→ REQUIRED WORK
Using the material below, repeat exactly the lines from the one with "D103: none -> zener (A VDD, K AGND)" through the one with "L1: 100mH (GND, SIG2) -> none", ends included, without any images.

→ DATA FOR ANALYSIS

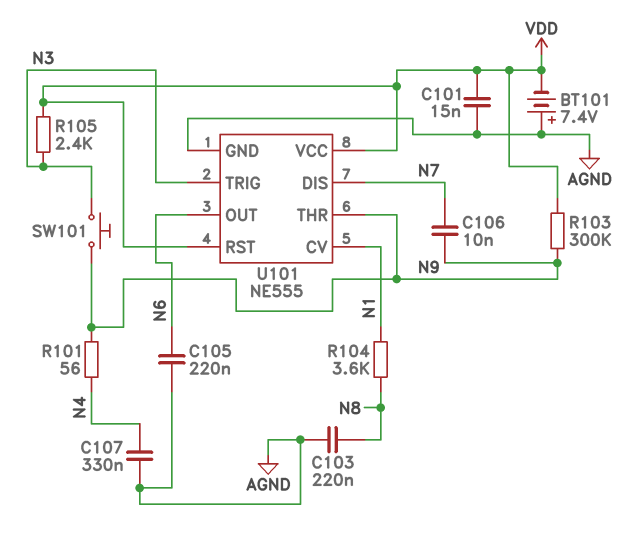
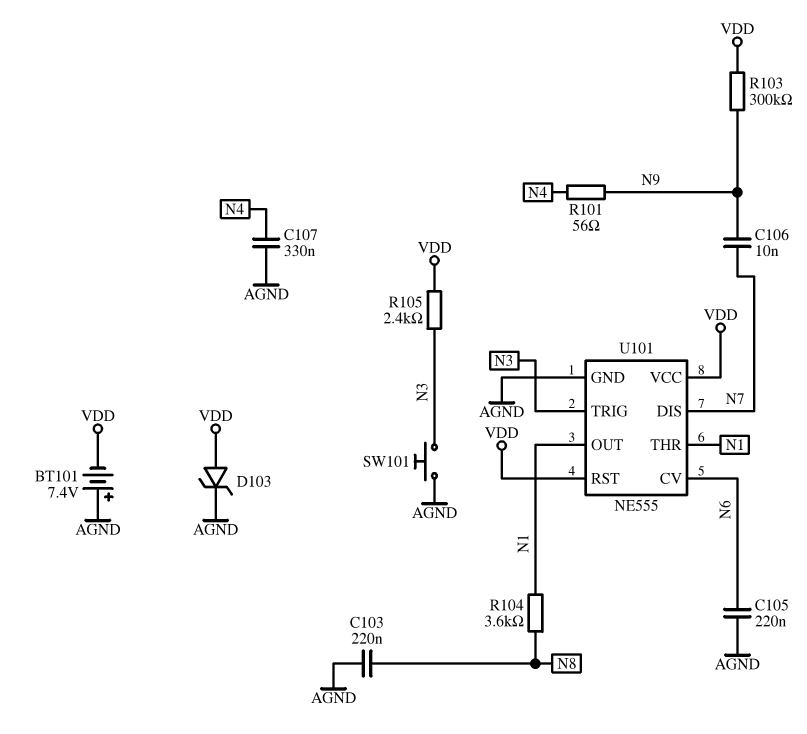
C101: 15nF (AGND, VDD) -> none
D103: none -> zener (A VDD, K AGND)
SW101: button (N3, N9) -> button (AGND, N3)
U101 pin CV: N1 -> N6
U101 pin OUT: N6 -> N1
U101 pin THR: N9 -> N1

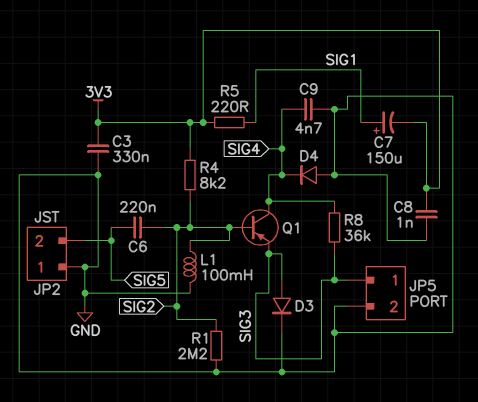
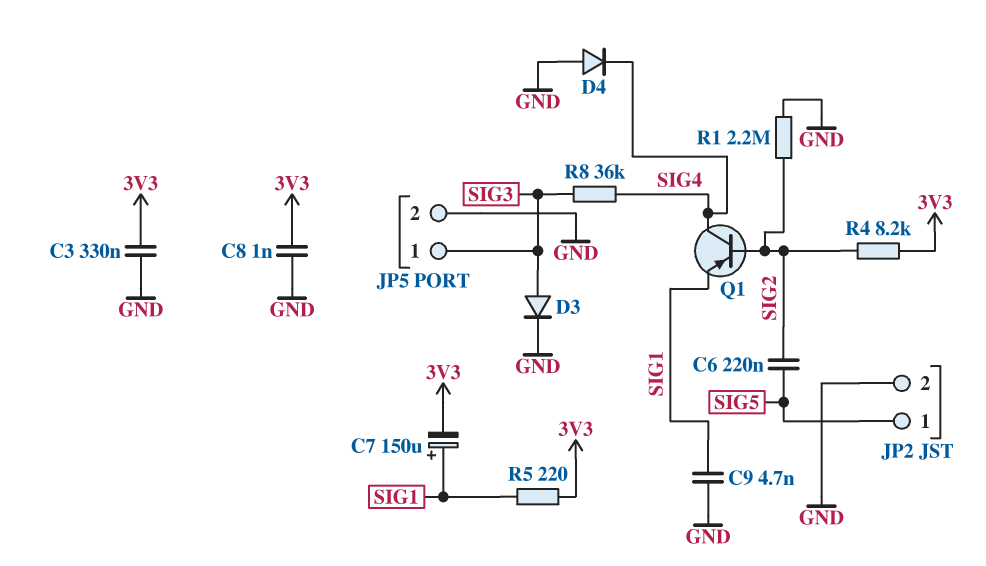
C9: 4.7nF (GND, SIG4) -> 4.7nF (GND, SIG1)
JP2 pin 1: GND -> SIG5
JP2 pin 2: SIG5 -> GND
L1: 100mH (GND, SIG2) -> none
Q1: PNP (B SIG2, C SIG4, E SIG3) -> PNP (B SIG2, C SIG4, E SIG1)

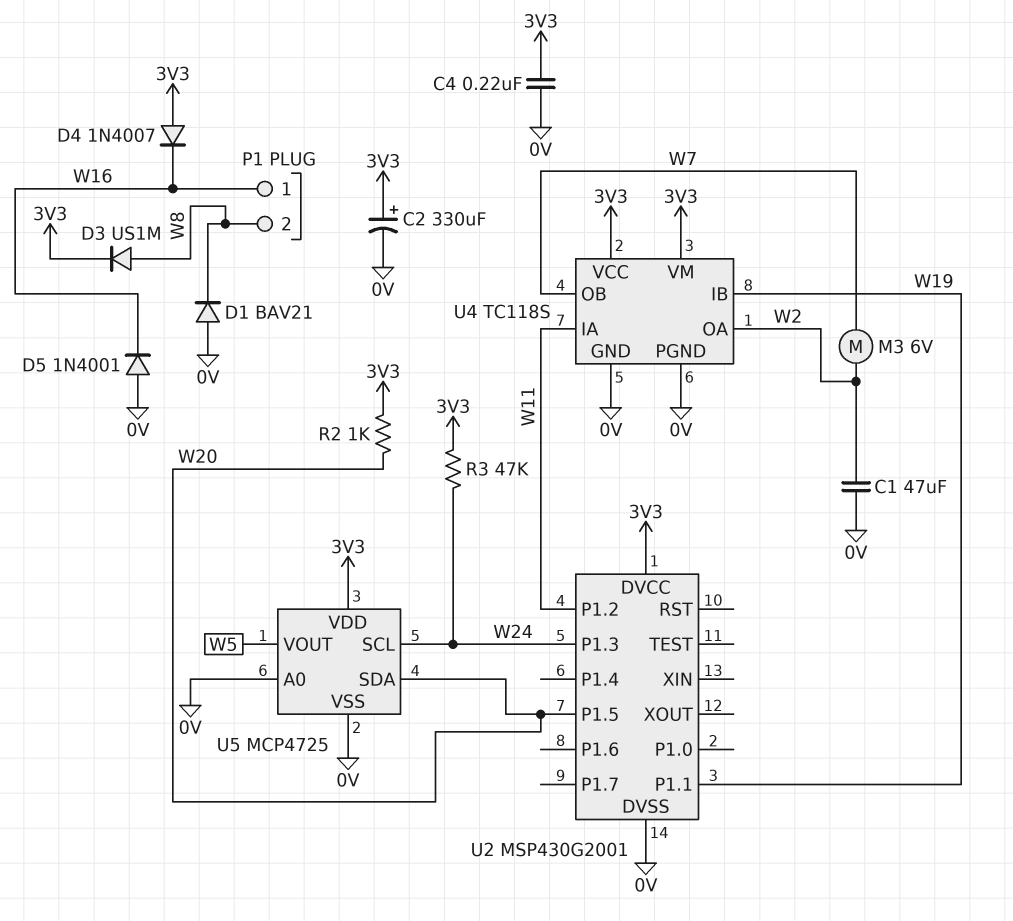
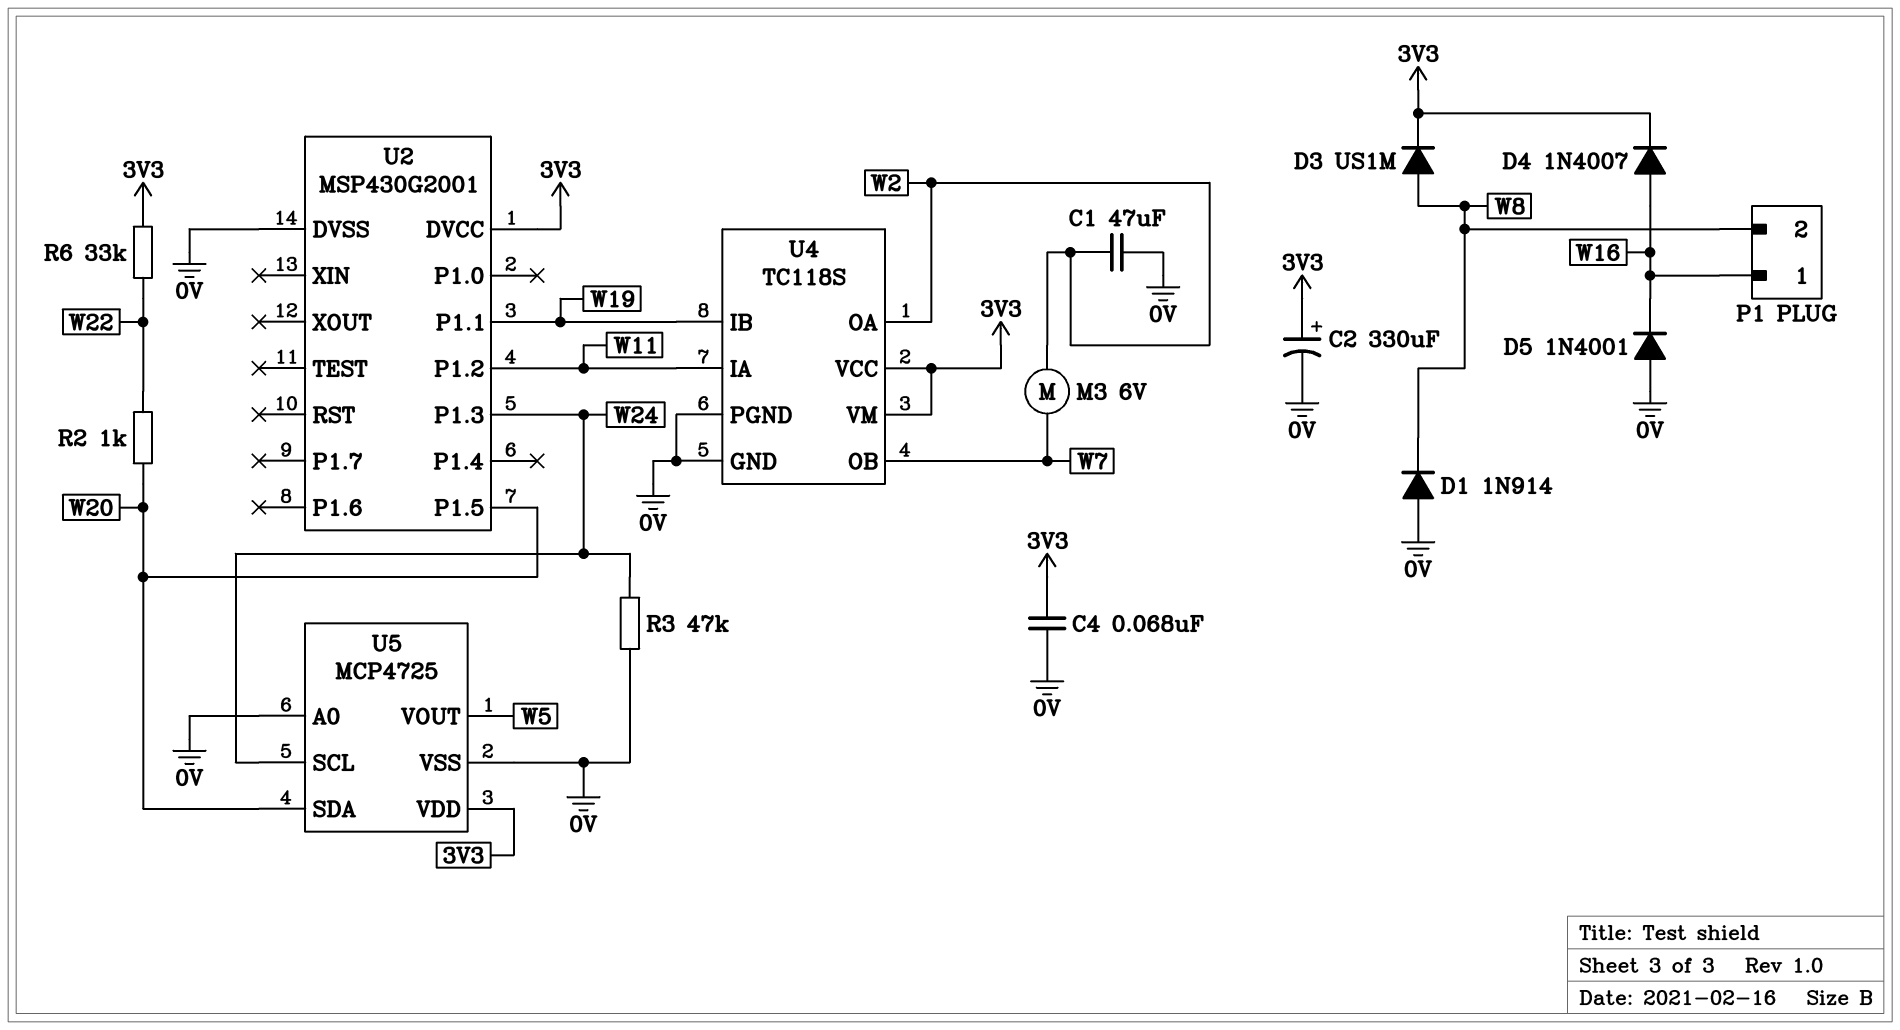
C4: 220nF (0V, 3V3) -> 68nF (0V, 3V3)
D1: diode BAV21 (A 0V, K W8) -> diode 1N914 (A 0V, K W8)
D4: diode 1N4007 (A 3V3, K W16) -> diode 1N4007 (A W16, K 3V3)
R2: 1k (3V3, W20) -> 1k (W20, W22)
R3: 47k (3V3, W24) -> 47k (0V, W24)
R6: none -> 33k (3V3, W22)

...

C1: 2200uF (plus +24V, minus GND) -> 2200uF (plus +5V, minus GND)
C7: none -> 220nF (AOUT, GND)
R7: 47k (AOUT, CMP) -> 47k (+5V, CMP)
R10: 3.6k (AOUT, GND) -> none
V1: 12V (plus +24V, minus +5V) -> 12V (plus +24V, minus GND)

* * *

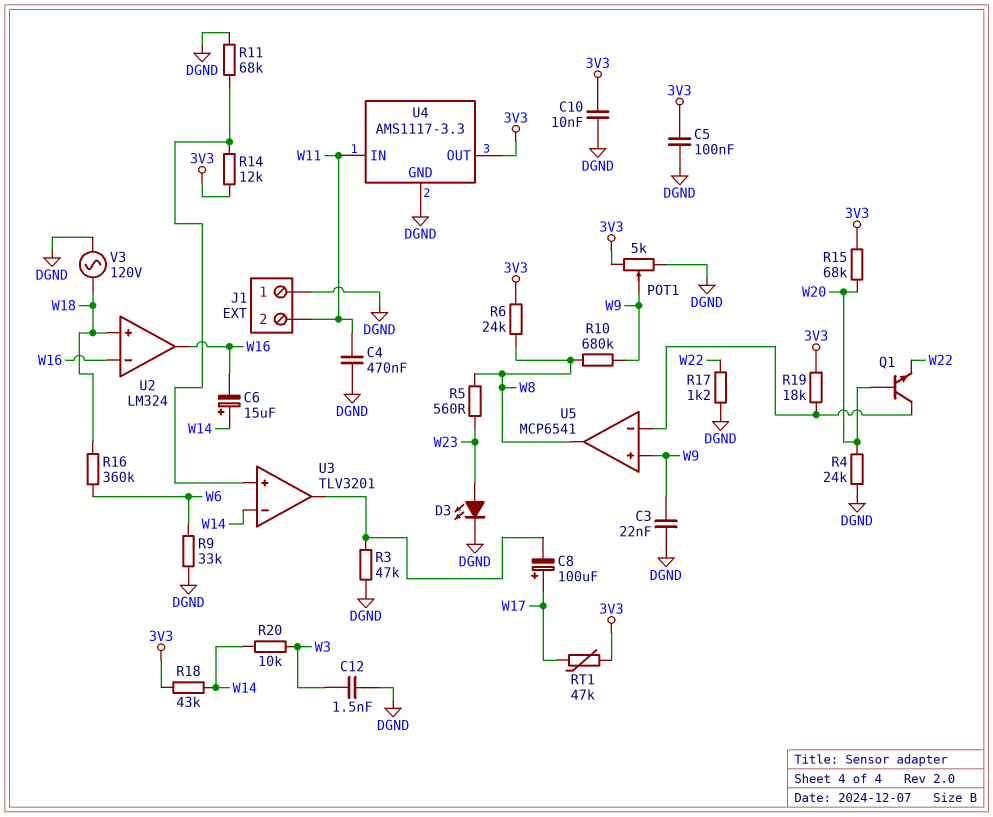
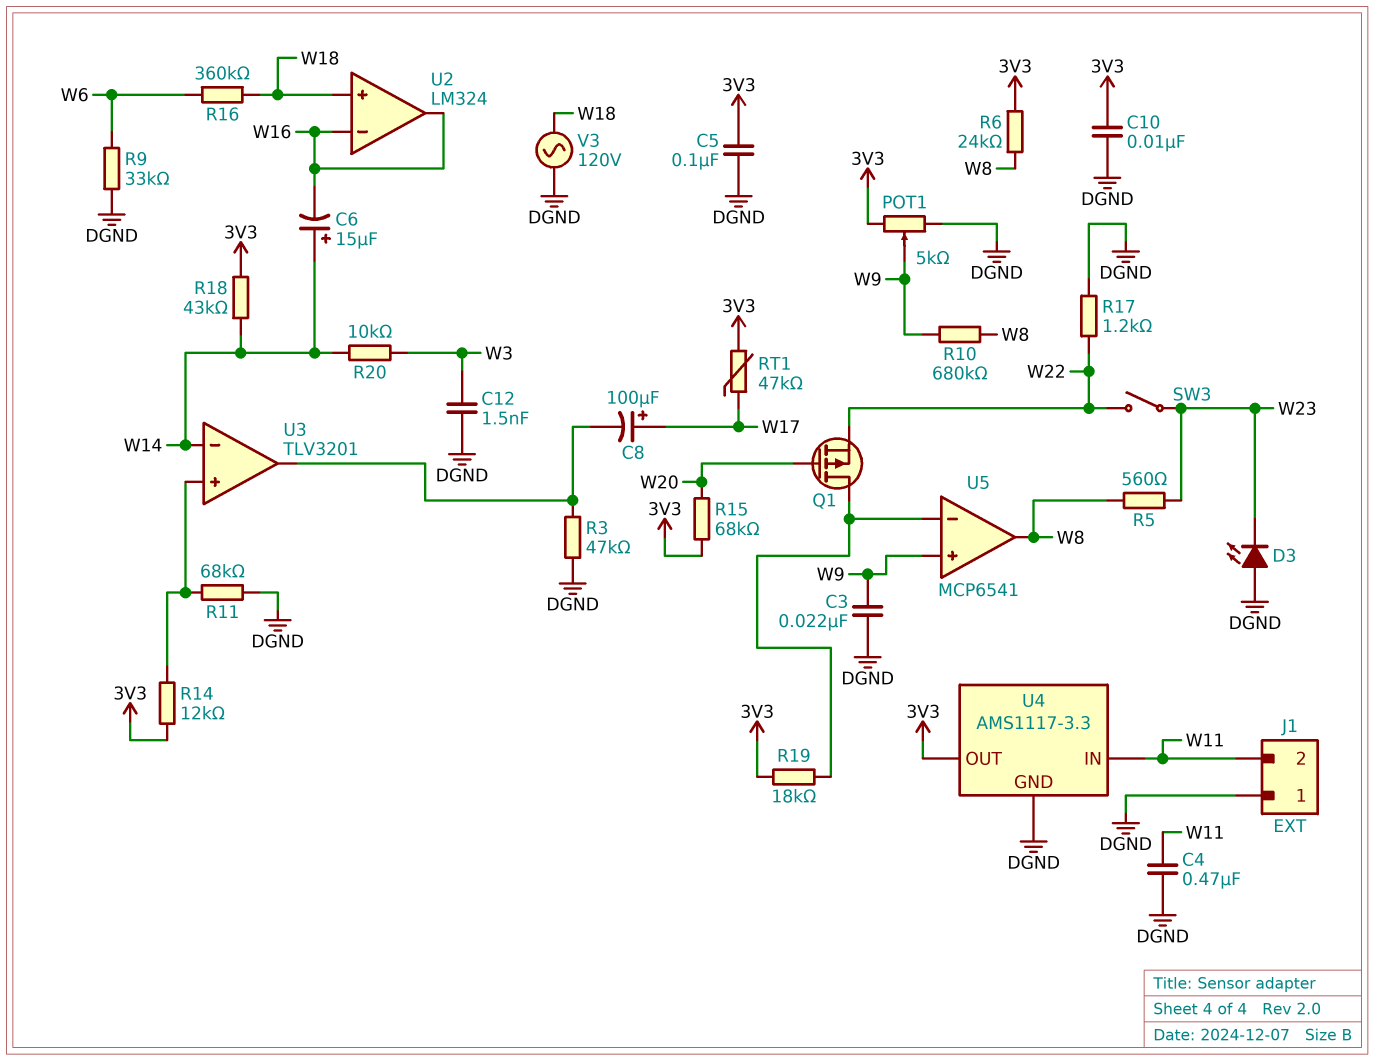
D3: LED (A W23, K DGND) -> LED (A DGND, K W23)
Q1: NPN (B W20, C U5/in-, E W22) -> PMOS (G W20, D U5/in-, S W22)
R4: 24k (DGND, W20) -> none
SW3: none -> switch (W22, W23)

→ WRITTEN ANSWER
D103: none -> zener (A VDD, K AGND)
SW101: button (N3, N9) -> button (AGND, N3)
U101 pin CV: N1 -> N6
U101 pin OUT: N6 -> N1
U101 pin THR: N9 -> N1

C9: 4.7nF (GND, SIG4) -> 4.7nF (GND, SIG1)
JP2 pin 1: GND -> SIG5
JP2 pin 2: SIG5 -> GND
L1: 100mH (GND, SIG2) -> none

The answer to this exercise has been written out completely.